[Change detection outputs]
* * * * * * *
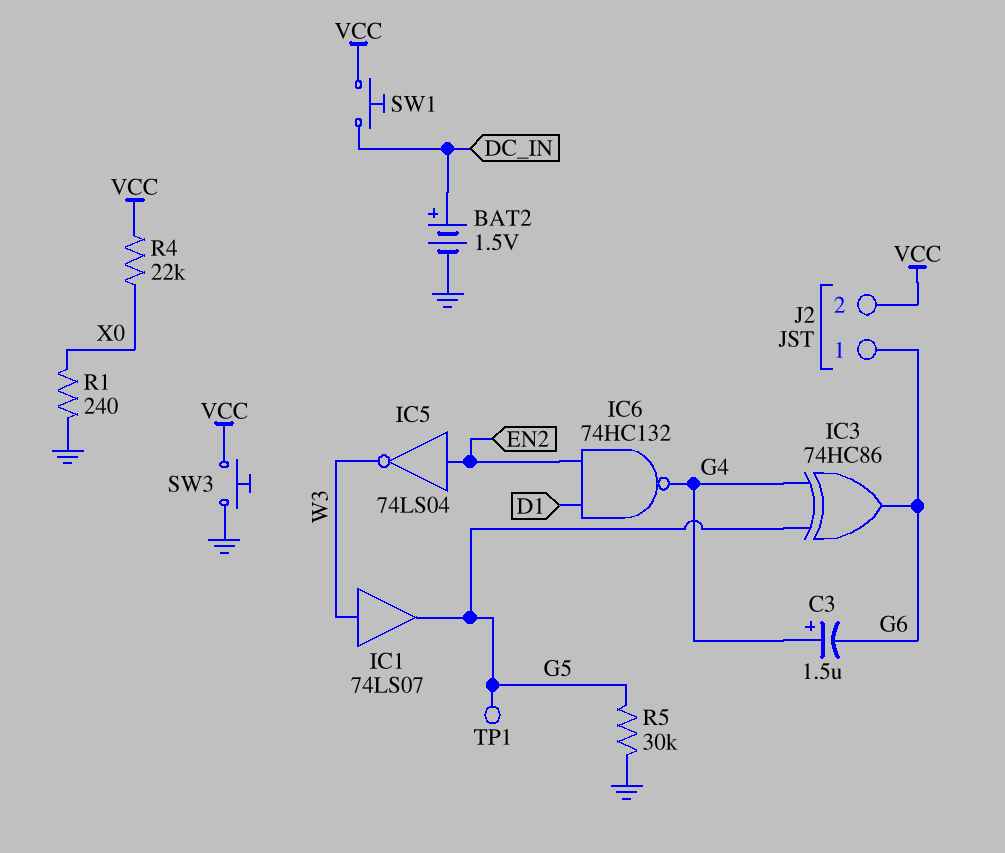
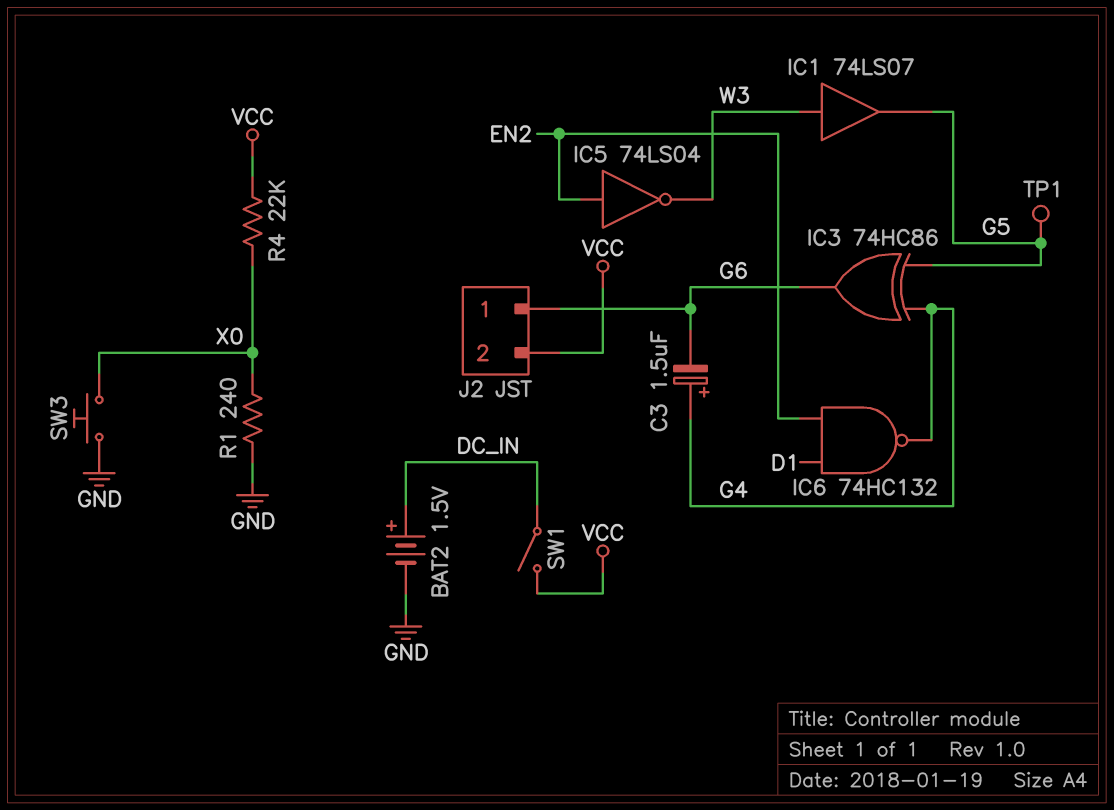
R5: 30k (G5, GND) -> none
SW1: button (DC_IN, VCC) -> switch (DC_IN, VCC)
SW3: button (GND, VCC) -> button (GND, X0)

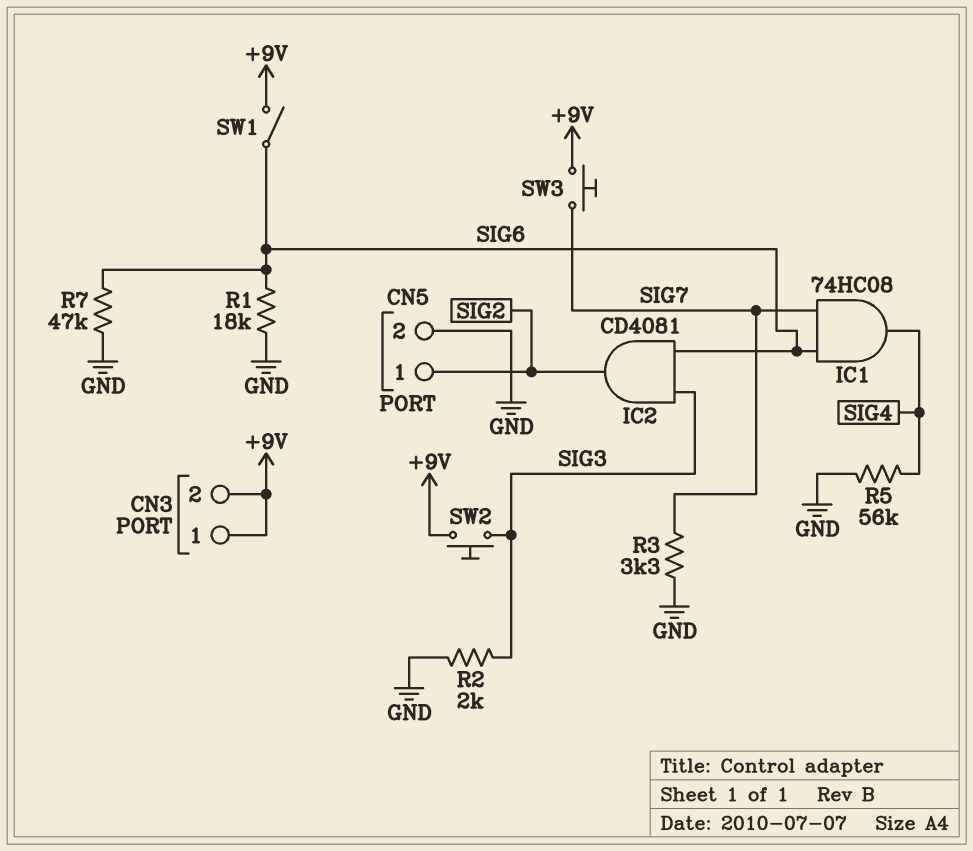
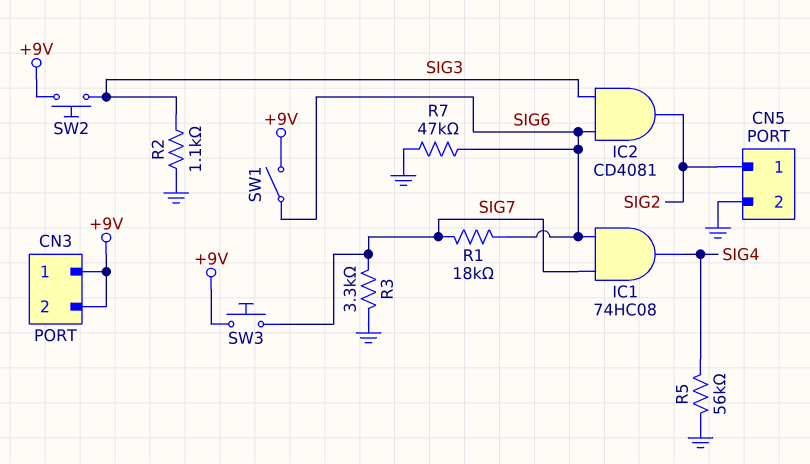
R1: 18k (GND, SIG6) -> 18k (SIG6, SIG7)
R2: 2k (GND, SIG3) -> 1.1k (GND, SIG3)

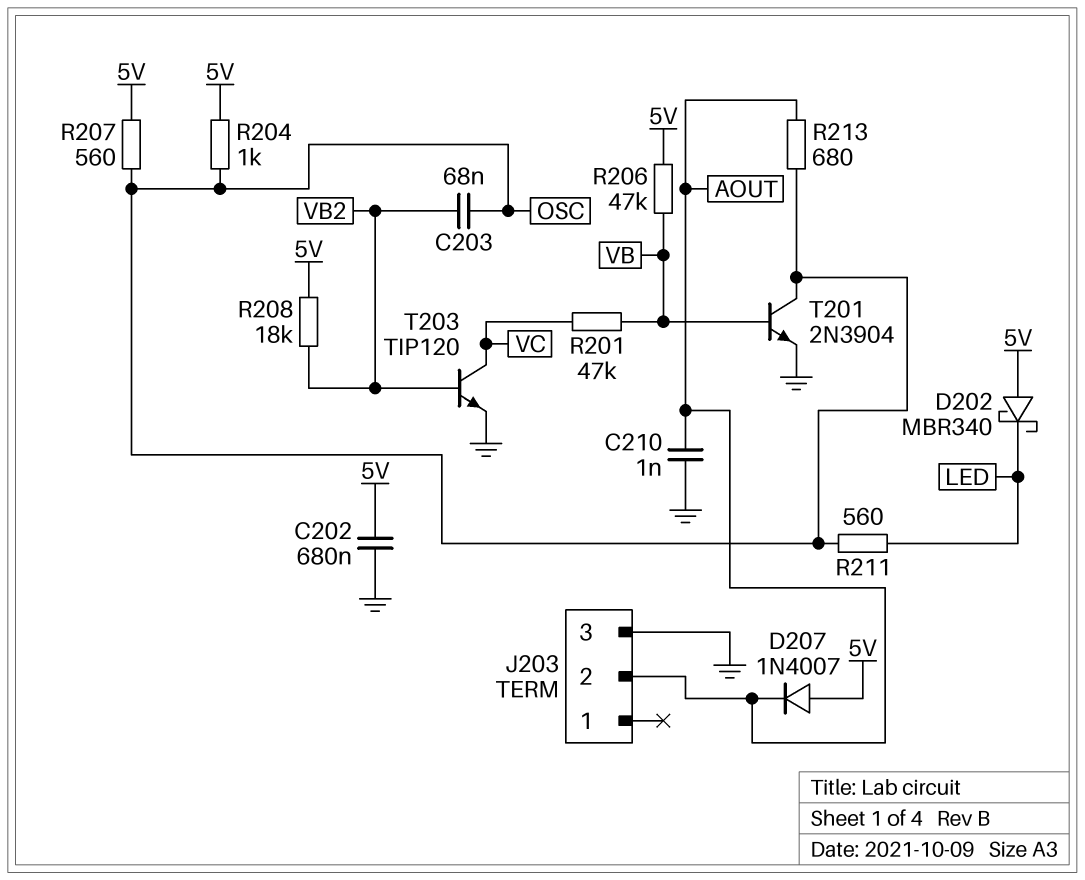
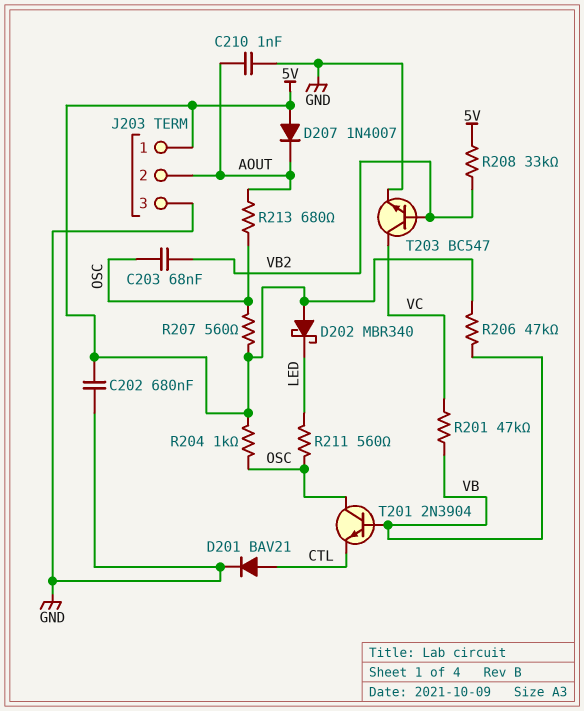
D201: none -> diode BAV21 (A CTL, K GND)
J203 pin 1: none -> 5V
R208: 18k (5V, VB2) -> 33k (5V, VB2)
T201: NPN 2N3904 (B VB, C OSC, E GND) -> NPN 2N3904 (B VB, C OSC, E CTL)
T203: NPN TIP120 (B VB2, C VC, E GND) -> NPN BC547 (B VB2, C VC, E GND)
* * * * * * *
Problem requirements: An exact copy of the entries, without any pictures, is what the answer should be.

Answer space:
R5: 30k (G5, GND) -> none
SW1: button (DC_IN, VCC) -> switch (DC_IN, VCC)
SW3: button (GND, VCC) -> button (GND, X0)

R1: 18k (GND, SIG6) -> 18k (SIG6, SIG7)
R2: 2k (GND, SIG3) -> 1.1k (GND, SIG3)

D201: none -> diode BAV21 (A CTL, K GND)
J203 pin 1: none -> 5V
R208: 18k (5V, VB2) -> 33k (5V, VB2)
T201: NPN 2N3904 (B VB, C OSC, E GND) -> NPN 2N3904 (B VB, C OSC, E CTL)
T203: NPN TIP120 (B VB2, C VC, E GND) -> NPN BC547 (B VB2, C VC, E GND)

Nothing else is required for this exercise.